▶ What you have to do
Send back the records exactly as written, with no images.

======

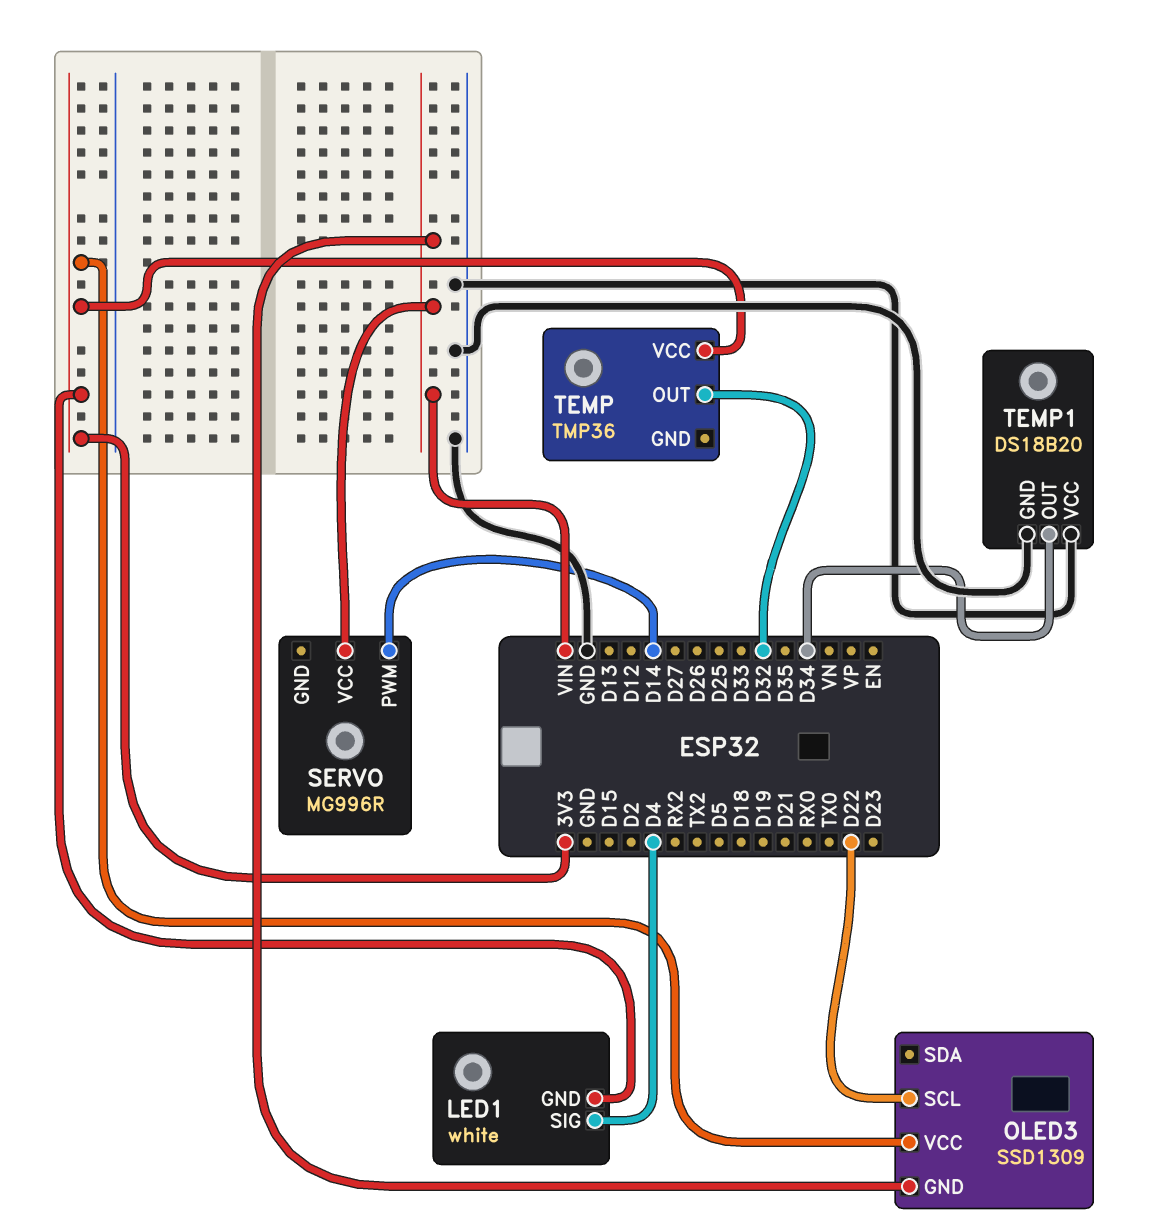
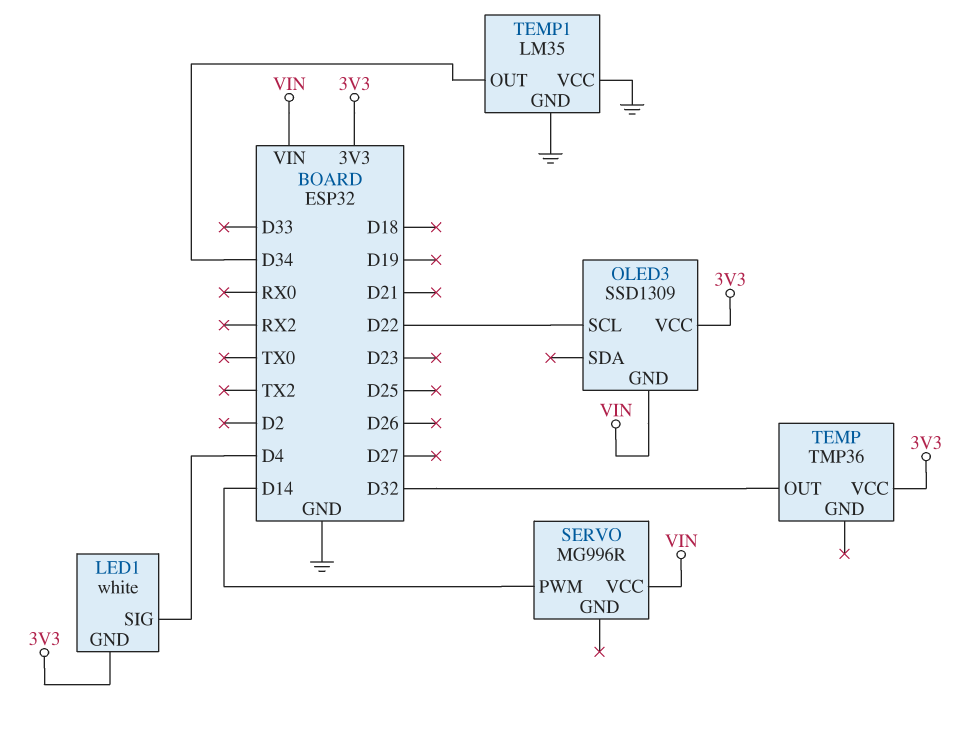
TEMP1: DS18B20 -> LM35

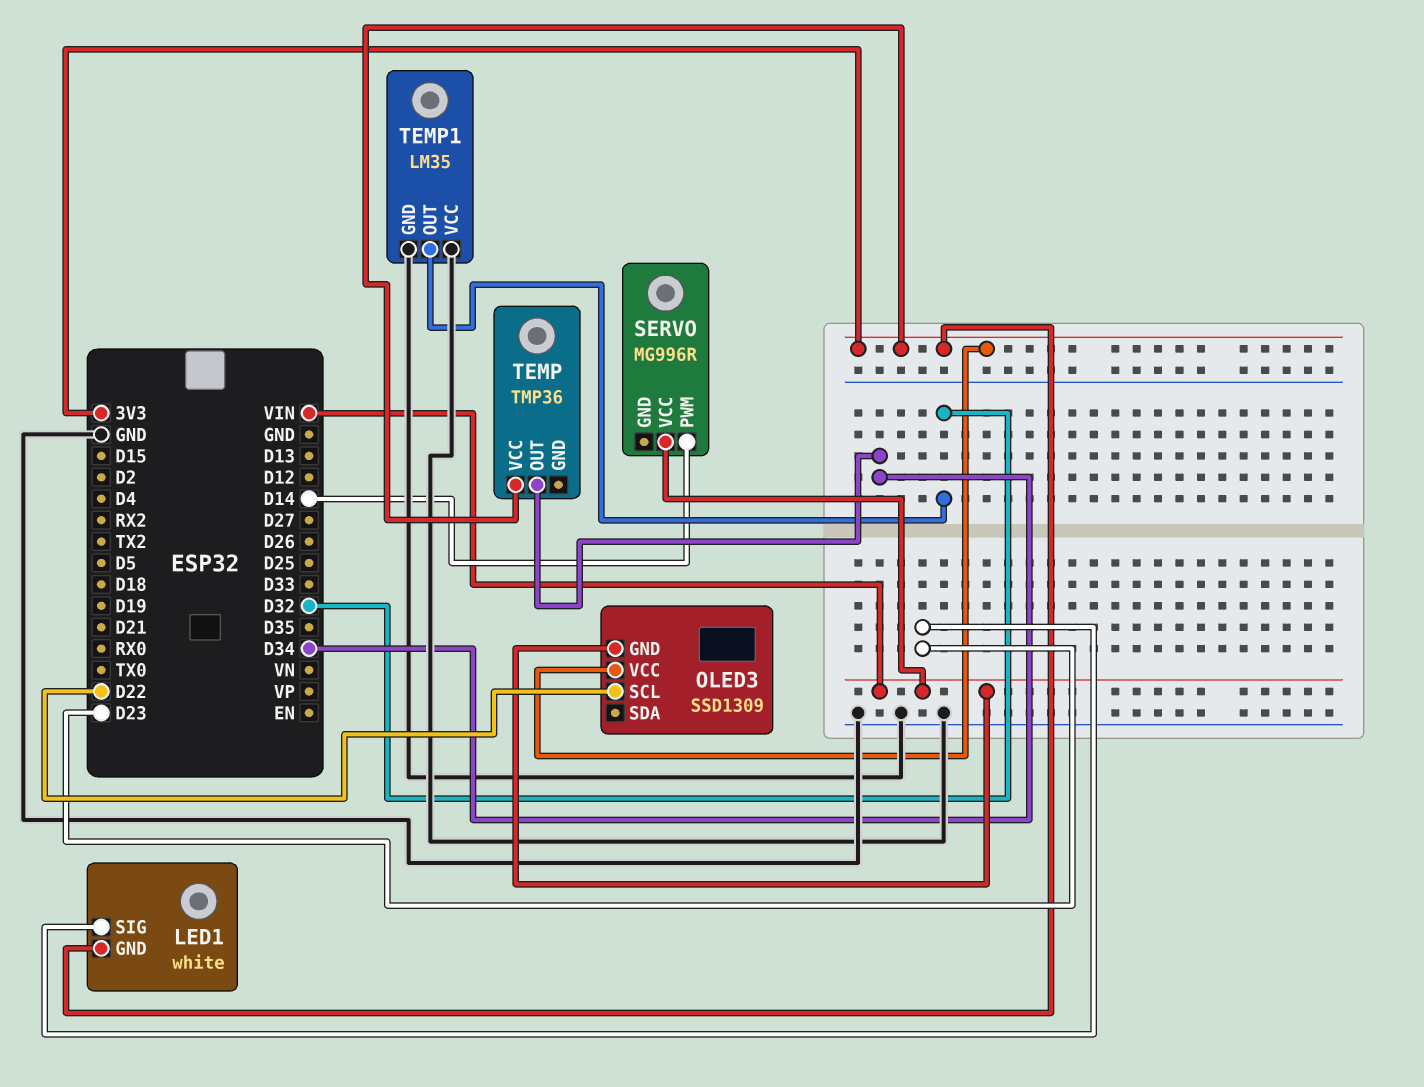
LED1 pin SIG: D4 -> D23
TEMP pin OUT: D32 -> D34
TEMP1 pin OUT: D34 -> D32

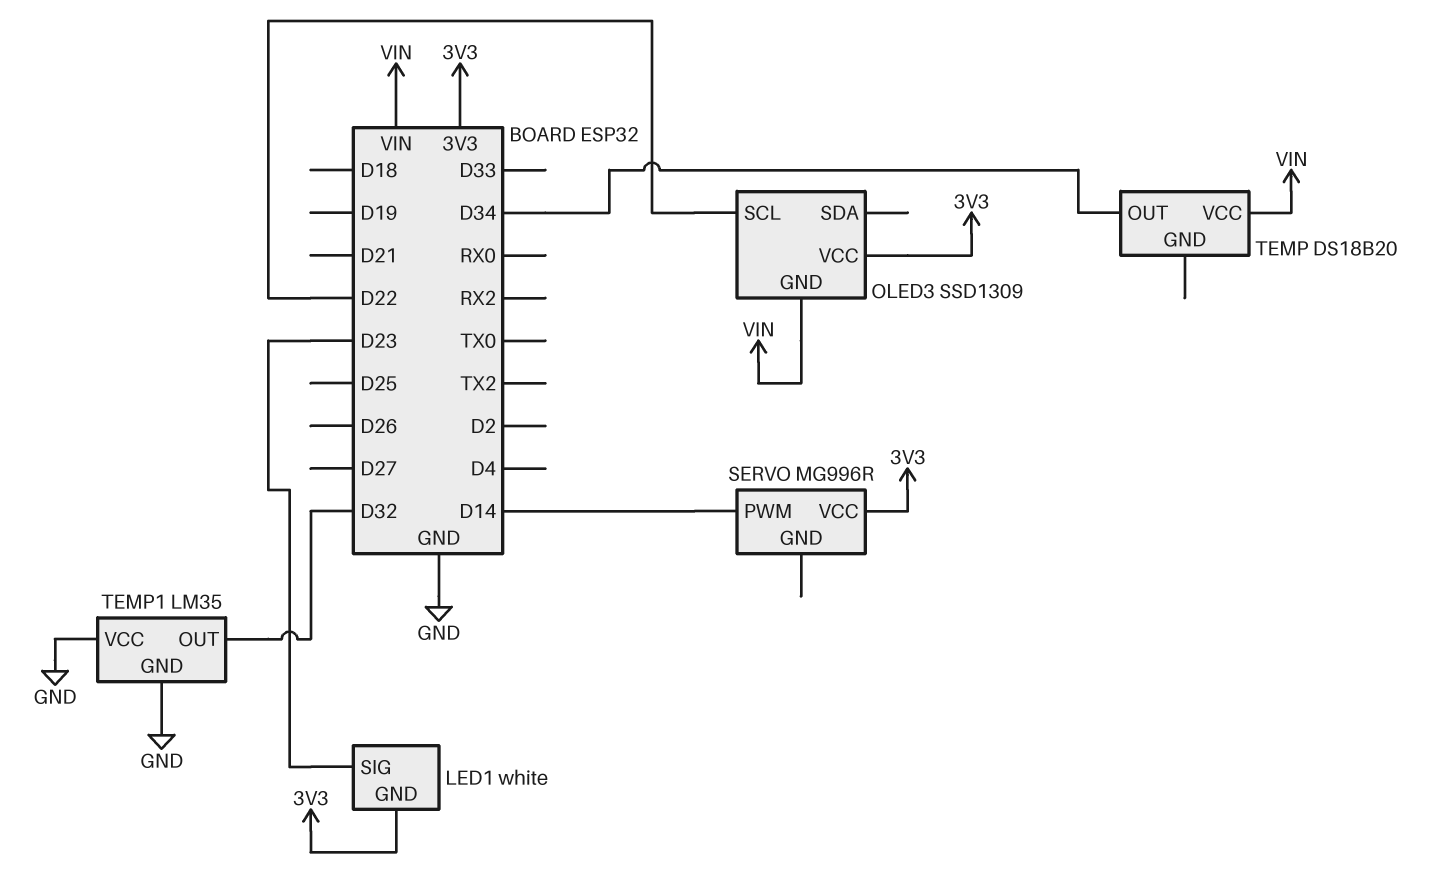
SERVO pin VCC: VIN -> 3V3
TEMP: TMP36 -> DS18B20
TEMP pin VCC: 3V3 -> VIN

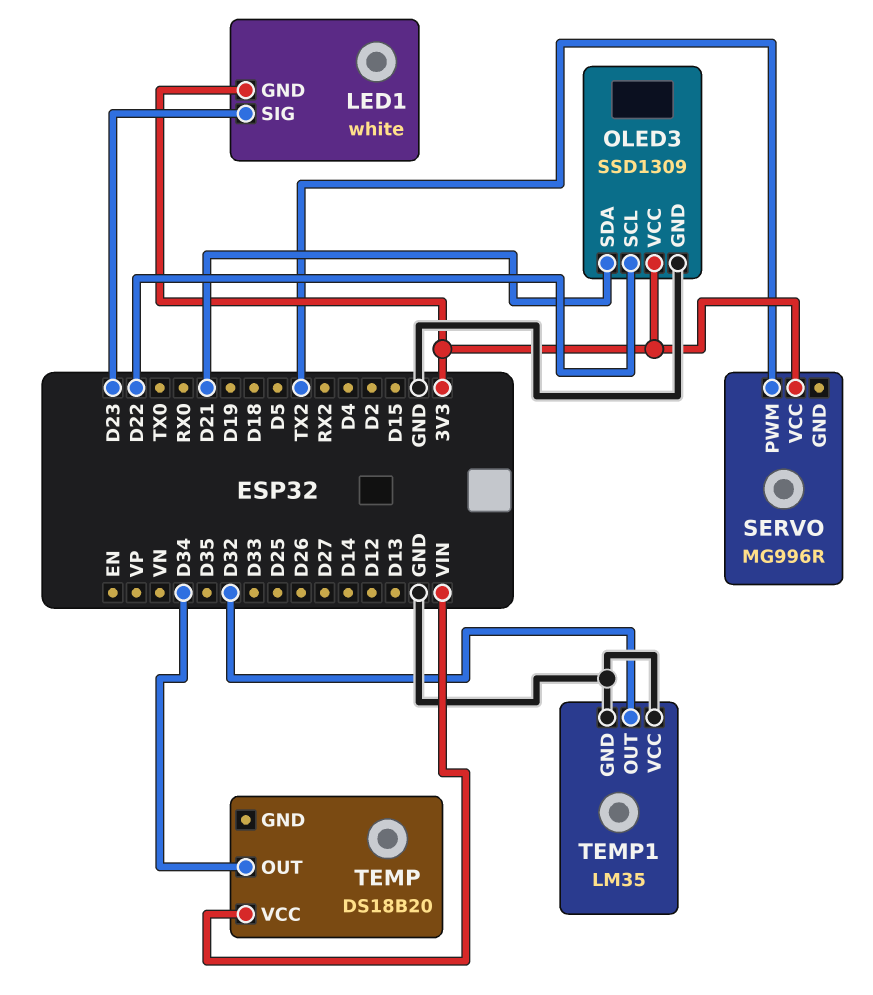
OLED3 pin GND: VIN -> GND
OLED3 pin SDA: none -> D21
SERVO pin PWM: D14 -> TX2

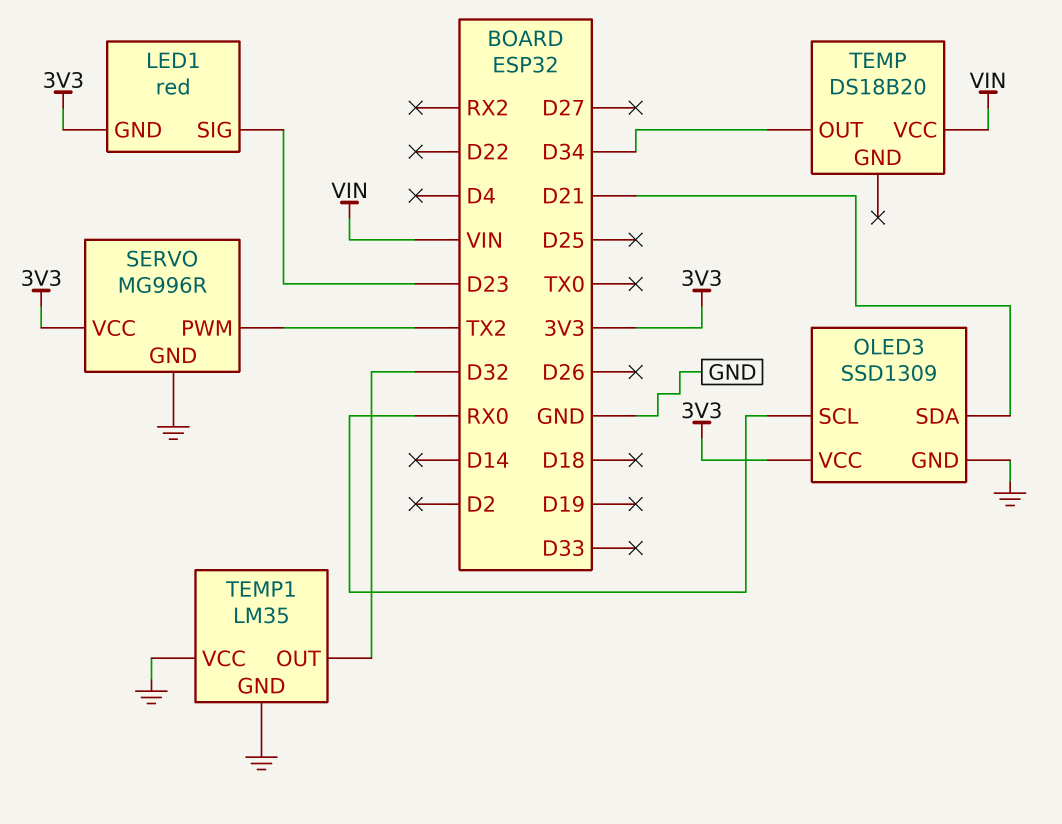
LED1: white -> red
OLED3 pin SCL: D22 -> RX0
SERVO pin GND: none -> GND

======

▶ Exercise response
TEMP1: DS18B20 -> LM35

LED1 pin SIG: D4 -> D23
TEMP pin OUT: D32 -> D34
TEMP1 pin OUT: D34 -> D32

SERVO pin VCC: VIN -> 3V3
TEMP: TMP36 -> DS18B20
TEMP pin VCC: 3V3 -> VIN

OLED3 pin GND: VIN -> GND
OLED3 pin SDA: none -> D21
SERVO pin PWM: D14 -> TX2

LED1: white -> red
OLED3 pin SCL: D22 -> RX0
SERVO pin GND: none -> GND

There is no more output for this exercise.